» PROBLEM TO SOLVE
Only lines with the word "ellipse" are needed; collect each of them from the listing below.

━━━━━ GIVEN RECORDS ━━━━━

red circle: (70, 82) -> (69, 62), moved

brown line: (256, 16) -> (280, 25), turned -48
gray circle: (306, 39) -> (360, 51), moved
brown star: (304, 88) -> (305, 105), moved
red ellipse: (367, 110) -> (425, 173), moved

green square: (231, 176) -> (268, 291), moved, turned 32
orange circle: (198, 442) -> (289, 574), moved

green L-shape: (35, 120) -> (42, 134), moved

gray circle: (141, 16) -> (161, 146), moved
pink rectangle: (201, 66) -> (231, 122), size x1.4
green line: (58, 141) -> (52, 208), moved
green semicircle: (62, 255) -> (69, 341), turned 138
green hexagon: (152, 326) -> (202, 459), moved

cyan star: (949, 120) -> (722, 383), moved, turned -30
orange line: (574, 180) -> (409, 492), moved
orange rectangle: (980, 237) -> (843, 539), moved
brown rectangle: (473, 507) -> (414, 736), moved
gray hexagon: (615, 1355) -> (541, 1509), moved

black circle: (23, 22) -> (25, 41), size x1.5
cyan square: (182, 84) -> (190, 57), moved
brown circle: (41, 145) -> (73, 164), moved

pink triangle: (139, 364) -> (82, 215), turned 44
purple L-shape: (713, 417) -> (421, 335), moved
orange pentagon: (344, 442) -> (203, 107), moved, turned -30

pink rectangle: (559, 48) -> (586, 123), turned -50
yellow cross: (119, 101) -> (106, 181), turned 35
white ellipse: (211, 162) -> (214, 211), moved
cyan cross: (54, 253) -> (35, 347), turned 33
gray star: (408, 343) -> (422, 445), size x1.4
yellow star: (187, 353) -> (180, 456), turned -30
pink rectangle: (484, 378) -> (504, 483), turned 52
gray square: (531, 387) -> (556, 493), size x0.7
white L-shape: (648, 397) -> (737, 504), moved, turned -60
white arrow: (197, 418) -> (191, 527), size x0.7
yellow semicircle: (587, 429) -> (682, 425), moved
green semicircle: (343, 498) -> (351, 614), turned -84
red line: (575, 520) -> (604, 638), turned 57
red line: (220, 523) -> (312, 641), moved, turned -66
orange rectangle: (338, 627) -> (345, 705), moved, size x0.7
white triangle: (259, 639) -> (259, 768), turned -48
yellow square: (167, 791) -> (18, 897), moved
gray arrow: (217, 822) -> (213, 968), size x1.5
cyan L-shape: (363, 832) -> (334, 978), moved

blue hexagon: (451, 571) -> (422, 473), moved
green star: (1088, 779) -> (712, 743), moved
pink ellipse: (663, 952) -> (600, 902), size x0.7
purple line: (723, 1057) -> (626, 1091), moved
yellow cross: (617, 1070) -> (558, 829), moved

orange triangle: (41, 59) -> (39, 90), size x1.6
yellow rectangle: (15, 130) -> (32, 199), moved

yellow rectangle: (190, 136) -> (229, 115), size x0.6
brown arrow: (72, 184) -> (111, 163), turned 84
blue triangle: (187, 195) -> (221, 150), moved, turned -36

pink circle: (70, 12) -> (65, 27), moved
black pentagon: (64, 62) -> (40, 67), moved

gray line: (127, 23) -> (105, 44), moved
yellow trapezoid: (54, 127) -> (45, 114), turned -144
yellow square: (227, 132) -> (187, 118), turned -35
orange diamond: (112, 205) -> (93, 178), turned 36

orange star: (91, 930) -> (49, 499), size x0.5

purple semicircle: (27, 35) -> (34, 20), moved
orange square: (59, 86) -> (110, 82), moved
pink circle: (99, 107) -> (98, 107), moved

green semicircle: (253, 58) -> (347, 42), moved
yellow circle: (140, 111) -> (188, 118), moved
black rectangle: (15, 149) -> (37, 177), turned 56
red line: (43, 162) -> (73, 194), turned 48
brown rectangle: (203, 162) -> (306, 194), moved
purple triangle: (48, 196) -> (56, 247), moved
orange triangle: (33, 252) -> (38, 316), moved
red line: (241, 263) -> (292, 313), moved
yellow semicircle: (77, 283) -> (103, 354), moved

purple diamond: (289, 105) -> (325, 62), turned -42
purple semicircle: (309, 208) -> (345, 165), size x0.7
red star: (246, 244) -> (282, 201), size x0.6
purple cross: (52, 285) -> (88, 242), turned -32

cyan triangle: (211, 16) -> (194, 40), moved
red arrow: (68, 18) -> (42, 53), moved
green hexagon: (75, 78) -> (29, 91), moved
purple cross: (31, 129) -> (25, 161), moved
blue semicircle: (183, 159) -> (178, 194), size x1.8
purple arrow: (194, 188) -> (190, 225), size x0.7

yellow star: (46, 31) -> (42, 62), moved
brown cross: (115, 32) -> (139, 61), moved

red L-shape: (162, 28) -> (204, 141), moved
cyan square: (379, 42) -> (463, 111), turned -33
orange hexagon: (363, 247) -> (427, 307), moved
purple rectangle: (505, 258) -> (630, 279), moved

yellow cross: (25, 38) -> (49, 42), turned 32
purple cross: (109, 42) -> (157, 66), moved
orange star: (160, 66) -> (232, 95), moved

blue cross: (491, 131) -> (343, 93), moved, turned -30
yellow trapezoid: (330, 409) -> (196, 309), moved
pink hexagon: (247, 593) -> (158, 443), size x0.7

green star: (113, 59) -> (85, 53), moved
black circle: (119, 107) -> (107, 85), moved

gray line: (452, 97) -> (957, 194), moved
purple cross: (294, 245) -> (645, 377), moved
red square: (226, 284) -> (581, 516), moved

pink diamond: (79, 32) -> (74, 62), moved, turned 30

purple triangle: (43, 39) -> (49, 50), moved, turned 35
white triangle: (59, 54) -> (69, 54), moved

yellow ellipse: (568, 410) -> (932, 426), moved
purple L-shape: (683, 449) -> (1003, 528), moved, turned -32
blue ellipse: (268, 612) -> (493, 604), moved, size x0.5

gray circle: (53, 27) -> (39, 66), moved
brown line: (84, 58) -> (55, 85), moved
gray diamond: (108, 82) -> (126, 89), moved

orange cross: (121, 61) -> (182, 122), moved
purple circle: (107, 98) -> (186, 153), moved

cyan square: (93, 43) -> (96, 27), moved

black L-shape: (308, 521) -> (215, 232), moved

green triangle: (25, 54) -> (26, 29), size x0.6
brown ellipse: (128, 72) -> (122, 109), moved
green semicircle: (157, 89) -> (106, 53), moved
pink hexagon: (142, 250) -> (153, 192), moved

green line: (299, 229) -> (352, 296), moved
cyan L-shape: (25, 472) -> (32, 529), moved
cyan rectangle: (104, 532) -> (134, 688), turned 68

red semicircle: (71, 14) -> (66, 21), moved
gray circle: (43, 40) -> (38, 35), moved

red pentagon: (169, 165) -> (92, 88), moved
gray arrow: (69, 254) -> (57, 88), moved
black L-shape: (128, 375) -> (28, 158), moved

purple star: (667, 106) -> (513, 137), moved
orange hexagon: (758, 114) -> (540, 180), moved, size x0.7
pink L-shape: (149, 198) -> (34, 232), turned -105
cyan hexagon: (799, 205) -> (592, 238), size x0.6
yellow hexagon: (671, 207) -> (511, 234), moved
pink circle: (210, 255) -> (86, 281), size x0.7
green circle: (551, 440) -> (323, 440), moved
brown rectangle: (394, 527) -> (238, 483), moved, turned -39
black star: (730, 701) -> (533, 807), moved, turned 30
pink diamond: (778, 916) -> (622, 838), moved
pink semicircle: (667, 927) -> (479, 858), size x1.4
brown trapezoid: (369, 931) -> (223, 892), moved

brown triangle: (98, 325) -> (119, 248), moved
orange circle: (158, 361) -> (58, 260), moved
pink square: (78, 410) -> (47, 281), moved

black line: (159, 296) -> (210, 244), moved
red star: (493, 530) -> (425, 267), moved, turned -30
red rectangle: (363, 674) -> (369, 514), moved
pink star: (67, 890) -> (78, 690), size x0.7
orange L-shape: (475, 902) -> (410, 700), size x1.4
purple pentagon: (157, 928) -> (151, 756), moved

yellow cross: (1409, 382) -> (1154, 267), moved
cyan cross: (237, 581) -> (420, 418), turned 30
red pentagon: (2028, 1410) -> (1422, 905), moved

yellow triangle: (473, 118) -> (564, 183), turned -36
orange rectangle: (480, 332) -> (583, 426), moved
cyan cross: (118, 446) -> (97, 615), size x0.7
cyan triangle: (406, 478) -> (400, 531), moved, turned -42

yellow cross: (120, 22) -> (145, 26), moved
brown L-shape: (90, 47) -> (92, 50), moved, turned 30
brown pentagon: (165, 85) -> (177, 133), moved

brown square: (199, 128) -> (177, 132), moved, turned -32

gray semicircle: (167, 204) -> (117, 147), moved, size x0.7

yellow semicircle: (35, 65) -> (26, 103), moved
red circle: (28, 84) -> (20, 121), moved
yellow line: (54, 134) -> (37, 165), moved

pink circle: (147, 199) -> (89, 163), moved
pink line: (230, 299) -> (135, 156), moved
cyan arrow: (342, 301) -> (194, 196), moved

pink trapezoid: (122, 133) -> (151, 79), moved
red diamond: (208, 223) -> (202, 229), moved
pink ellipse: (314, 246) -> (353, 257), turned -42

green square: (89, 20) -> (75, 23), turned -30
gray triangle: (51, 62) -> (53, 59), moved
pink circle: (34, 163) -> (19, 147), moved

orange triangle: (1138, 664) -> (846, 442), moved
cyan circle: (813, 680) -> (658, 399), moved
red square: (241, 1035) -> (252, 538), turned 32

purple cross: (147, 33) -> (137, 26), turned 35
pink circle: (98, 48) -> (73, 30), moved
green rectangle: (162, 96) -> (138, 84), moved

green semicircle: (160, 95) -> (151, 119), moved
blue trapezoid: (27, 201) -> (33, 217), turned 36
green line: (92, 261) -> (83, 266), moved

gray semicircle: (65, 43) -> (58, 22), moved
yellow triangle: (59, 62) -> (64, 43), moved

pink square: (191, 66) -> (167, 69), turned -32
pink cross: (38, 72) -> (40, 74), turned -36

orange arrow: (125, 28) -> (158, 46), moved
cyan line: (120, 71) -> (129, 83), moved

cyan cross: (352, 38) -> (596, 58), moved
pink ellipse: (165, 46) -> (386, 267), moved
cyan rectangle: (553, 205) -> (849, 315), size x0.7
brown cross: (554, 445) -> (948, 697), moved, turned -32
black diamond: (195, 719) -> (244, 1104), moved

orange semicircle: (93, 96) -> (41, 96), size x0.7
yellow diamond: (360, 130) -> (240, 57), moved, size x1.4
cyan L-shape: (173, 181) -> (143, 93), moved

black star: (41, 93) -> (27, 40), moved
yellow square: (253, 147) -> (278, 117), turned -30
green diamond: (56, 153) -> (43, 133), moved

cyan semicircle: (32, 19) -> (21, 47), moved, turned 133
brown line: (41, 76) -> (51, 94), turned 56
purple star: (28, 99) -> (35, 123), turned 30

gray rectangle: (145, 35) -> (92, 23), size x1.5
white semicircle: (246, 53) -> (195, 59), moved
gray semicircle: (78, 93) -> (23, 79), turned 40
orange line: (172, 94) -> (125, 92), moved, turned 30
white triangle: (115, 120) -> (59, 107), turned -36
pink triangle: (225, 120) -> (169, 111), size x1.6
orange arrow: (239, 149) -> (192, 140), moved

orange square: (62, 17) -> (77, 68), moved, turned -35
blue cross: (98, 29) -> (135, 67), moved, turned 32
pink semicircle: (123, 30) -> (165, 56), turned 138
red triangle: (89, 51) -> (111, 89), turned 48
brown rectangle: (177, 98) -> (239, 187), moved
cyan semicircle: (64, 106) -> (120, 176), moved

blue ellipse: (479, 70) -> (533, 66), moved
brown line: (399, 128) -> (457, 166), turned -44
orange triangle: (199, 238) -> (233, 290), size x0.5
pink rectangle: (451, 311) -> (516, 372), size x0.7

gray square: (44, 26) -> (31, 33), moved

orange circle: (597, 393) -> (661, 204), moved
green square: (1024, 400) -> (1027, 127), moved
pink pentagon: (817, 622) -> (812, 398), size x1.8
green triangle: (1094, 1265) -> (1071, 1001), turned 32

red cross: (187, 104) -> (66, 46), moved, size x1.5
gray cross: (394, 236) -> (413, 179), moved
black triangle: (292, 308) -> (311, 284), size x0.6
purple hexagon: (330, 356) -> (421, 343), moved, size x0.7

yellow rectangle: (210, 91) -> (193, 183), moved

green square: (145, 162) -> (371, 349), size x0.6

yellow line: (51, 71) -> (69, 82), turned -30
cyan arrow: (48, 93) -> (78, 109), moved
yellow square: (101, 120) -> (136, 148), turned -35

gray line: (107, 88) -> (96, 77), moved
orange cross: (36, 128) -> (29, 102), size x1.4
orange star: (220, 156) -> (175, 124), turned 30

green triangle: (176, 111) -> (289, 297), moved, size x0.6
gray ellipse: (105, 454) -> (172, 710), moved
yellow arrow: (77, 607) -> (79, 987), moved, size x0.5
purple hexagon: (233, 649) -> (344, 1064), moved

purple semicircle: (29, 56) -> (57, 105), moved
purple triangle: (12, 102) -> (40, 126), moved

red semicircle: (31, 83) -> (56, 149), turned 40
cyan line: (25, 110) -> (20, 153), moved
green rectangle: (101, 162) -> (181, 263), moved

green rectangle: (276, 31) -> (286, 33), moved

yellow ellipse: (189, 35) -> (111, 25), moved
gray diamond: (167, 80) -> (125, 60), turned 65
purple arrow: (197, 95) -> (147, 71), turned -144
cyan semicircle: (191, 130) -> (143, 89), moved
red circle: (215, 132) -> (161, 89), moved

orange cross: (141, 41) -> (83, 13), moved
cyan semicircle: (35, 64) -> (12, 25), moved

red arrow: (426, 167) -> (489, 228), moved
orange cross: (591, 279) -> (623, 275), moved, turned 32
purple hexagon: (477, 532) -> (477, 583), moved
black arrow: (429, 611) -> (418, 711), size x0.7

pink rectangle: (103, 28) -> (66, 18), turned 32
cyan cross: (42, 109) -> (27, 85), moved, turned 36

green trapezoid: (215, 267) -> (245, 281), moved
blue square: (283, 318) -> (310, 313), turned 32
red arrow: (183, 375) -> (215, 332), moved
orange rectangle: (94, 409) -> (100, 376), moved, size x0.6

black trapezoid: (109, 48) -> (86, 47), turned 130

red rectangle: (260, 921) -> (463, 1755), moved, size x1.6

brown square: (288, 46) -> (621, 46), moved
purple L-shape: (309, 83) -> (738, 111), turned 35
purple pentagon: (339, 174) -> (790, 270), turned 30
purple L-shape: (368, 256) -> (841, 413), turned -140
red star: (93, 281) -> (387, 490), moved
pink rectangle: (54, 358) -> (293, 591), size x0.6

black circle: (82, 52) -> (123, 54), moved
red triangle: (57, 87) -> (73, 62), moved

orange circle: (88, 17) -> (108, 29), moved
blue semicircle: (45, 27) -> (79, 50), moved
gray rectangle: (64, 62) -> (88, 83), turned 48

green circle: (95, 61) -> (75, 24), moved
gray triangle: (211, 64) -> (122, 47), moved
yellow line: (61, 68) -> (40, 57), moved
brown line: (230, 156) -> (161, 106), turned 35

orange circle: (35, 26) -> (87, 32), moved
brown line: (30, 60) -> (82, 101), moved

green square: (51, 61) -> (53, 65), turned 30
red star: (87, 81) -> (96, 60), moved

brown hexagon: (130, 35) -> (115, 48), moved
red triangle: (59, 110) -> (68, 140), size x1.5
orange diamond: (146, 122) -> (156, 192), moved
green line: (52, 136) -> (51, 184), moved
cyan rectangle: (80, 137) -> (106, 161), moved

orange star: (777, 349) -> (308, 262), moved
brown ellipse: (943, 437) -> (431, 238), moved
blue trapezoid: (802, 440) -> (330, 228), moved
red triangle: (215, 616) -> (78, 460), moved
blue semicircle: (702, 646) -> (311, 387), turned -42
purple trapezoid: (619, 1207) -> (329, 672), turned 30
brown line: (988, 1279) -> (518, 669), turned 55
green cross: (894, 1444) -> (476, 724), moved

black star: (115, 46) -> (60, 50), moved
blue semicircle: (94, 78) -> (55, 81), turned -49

━━━━━

» EXERCISE RESULT
red ellipse: (367, 110) -> (425, 173), moved
white ellipse: (211, 162) -> (214, 211), moved
pink ellipse: (663, 952) -> (600, 902), size x0.7
yellow ellipse: (568, 410) -> (932, 426), moved
blue ellipse: (268, 612) -> (493, 604), moved, size x0.5
brown ellipse: (128, 72) -> (122, 109), moved
pink ellipse: (314, 246) -> (353, 257), turned -42
pink ellipse: (165, 46) -> (386, 267), moved
blue ellipse: (479, 70) -> (533, 66), moved
gray ellipse: (105, 454) -> (172, 710), moved
yellow ellipse: (189, 35) -> (111, 25), moved
brown ellipse: (943, 437) -> (431, 238), moved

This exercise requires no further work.